EXTRACTED ENTRIES section start
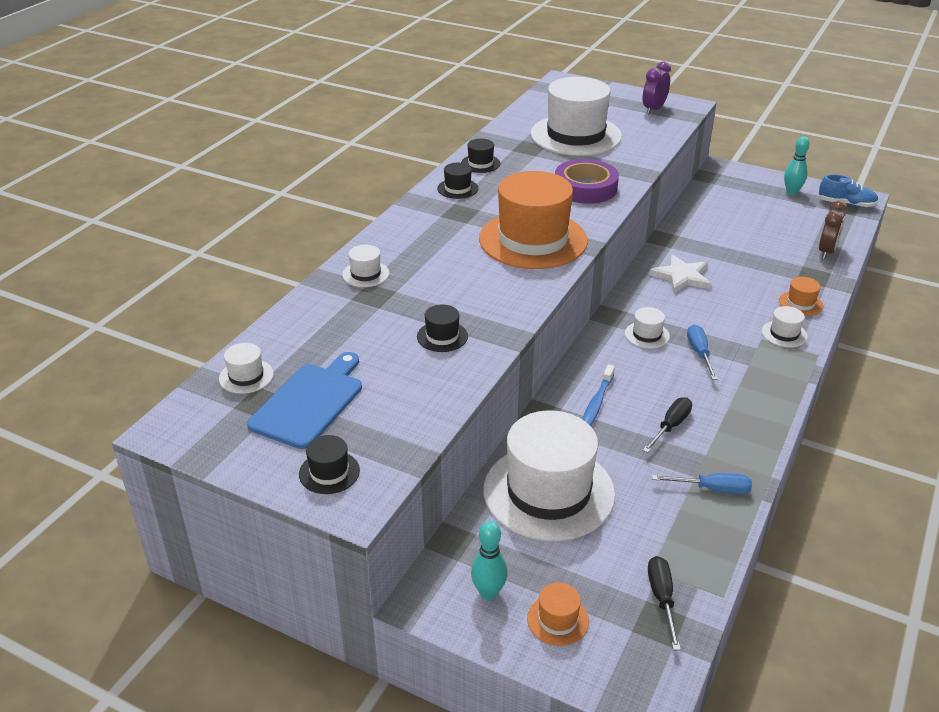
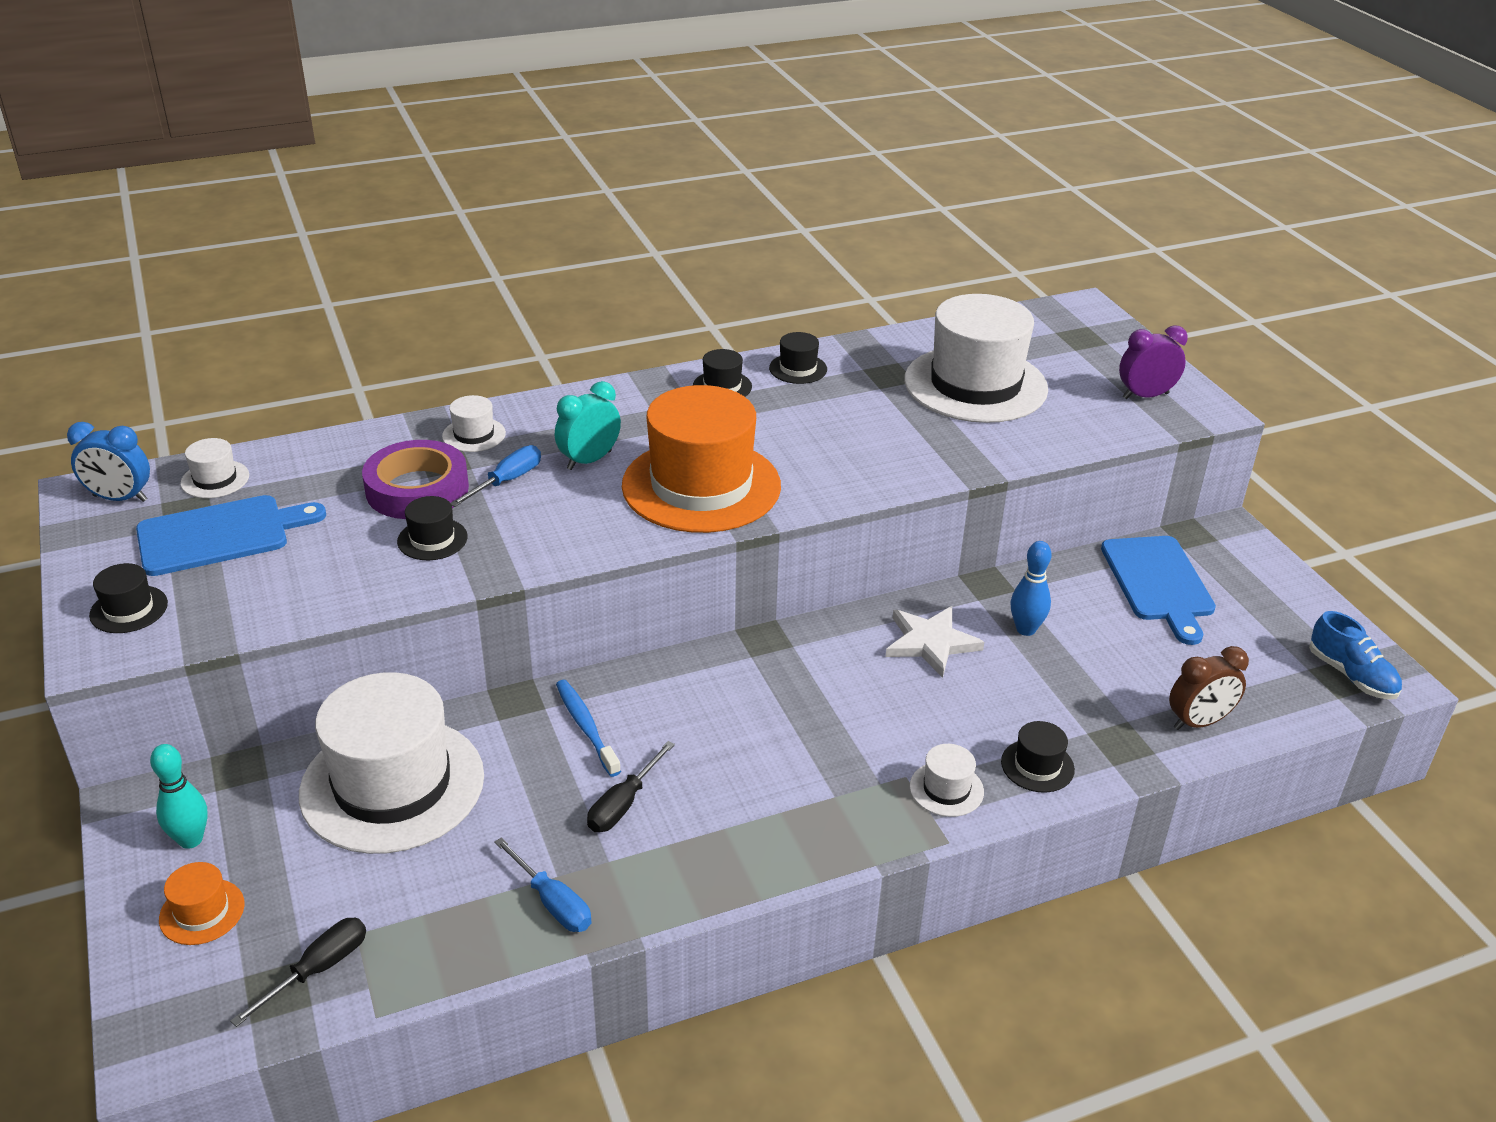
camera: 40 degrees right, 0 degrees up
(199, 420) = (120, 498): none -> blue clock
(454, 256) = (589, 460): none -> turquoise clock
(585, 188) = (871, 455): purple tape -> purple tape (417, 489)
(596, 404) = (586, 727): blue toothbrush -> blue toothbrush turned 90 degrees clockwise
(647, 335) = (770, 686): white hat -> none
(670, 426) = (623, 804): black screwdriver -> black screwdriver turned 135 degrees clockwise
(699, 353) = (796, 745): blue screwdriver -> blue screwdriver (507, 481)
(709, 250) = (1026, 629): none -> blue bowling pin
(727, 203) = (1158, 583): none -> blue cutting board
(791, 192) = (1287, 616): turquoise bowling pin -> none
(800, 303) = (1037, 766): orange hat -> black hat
EXTRACTED ENTRIES section end
= DESCRIPTION OF THE TASK =
Every line containing the word "black" must be copied from the material above.

= RESULT OF THE EXERCISE =
(670, 426) = (623, 804): black screwdriver -> black screwdriver turned 135 degrees clockwise
(800, 303) = (1037, 766): orange hat -> black hat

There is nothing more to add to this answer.